» Data shown:
————————
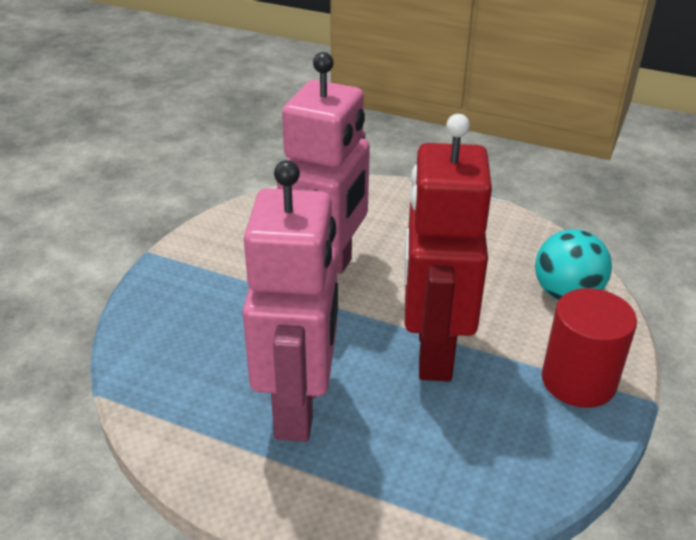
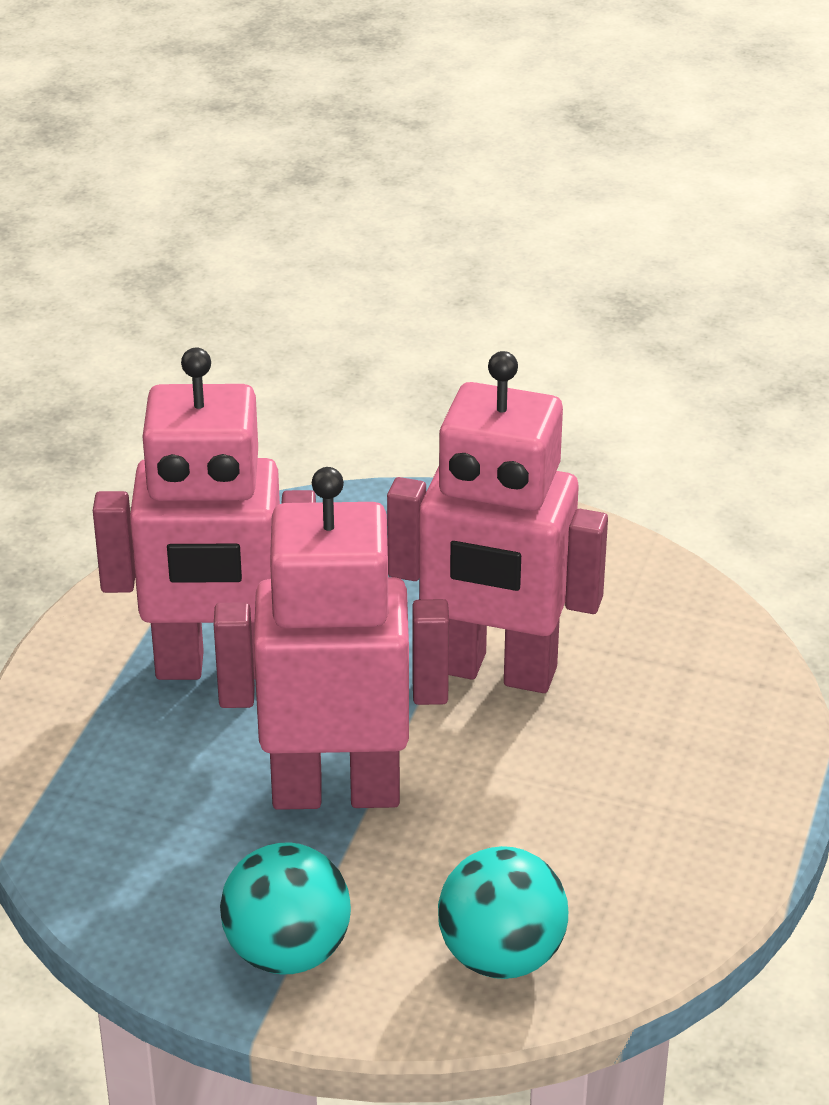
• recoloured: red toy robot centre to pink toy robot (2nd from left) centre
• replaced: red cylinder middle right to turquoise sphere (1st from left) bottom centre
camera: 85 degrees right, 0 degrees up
————————
» Work required: Pick every line containing the word "from" out of the material, and copy those lines.

» Exercise output:
• recoloured: red toy robot centre to pink toy robot (2nd from left) centre
• replaced: red cylinder middle right to turquoise sphere (1st from left) bottom centre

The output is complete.